Task prompt
Transcribe every entry word for word. Skip the pictures.

(Shape outline coordinates)
══════════════════════════════
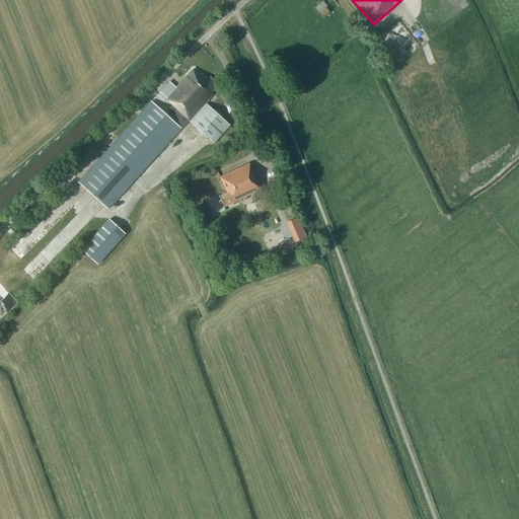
[(316,9),(324,18),(330,12),(327,8),(328,7),(324,1),(316,9)]
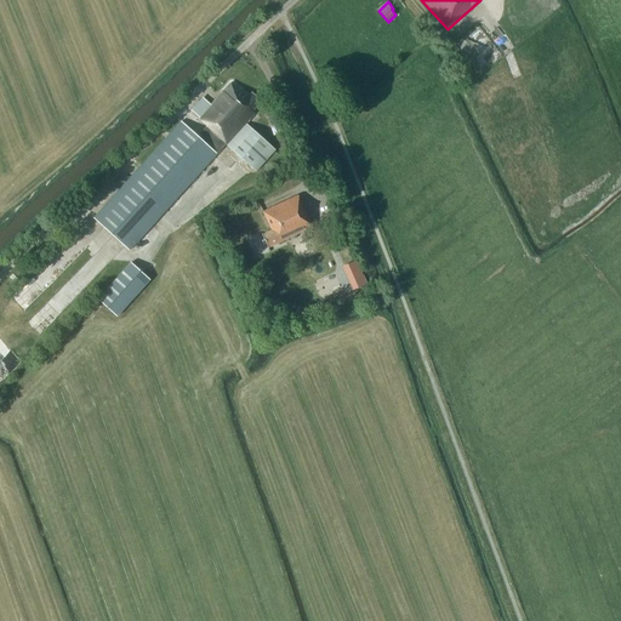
[(507,18),(514,13),(508,3),(501,6),(507,18)]
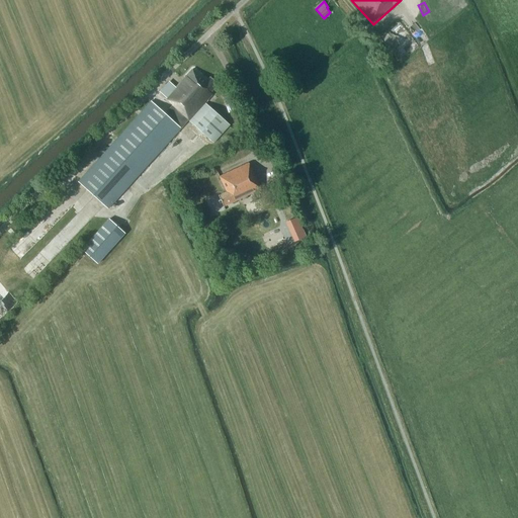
[(207,100),(211,95),(209,93),(217,84),(208,77),(204,81),(191,69),(174,87),(168,82),(160,92),(173,103),(164,113),(151,101),(78,181),(108,209),(188,120),(212,144),(230,125),(205,103),(208,101),(207,100)]
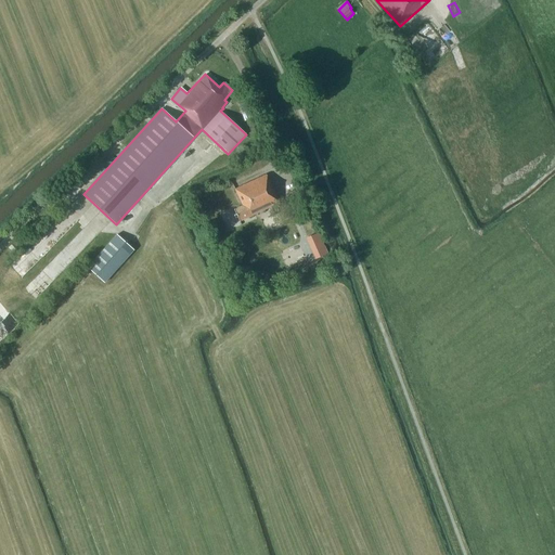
[(233,210),(237,219),(239,219),(240,221),(279,203),(265,176),(234,190),(242,206),(233,210)]
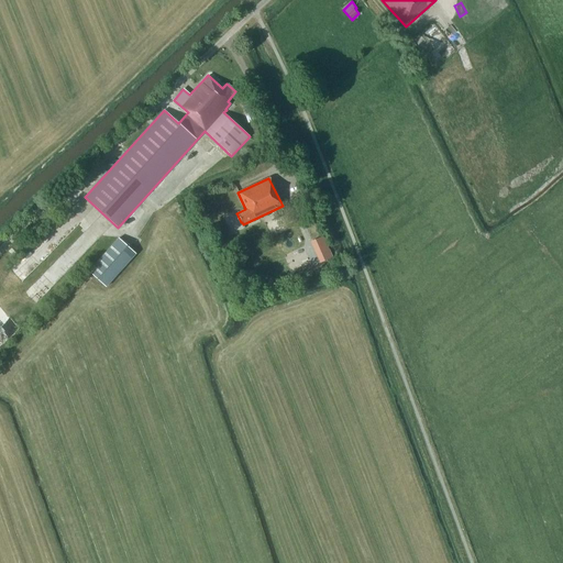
[(119,238),(88,272),(106,287),(135,253),(119,238)]
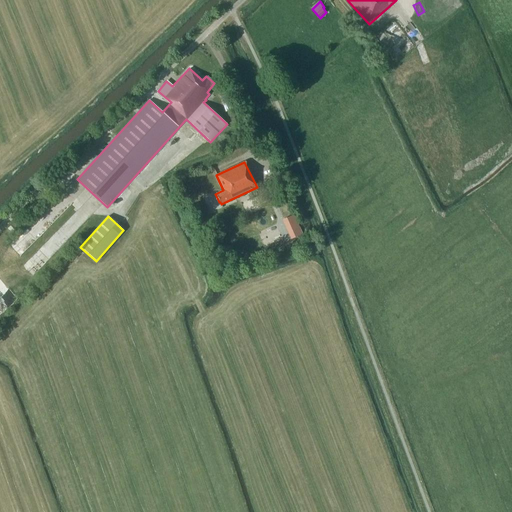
[(265,251),(282,242),(277,231),(259,239),(265,251)]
══════════════════════════════
Output
[(316,9),(324,18),(330,12),(327,8),(328,7),(324,1),(316,9)]
[(507,18),(514,13),(508,3),(501,6),(507,18)]
[(207,100),(211,95),(209,93),(217,84),(208,77),(204,81),(191,69),(174,87),(168,82),(160,92),(173,103),(164,113),(151,101),(78,181),(108,209),(188,120),(212,144),(230,125),(205,103),(208,101),(207,100)]
[(233,210),(237,219),(239,219),(240,221),(279,203),(265,176),(234,190),(242,206),(233,210)]
[(119,238),(88,272),(106,287),(135,253),(119,238)]
[(265,251),(282,242),(277,231),(259,239),(265,251)]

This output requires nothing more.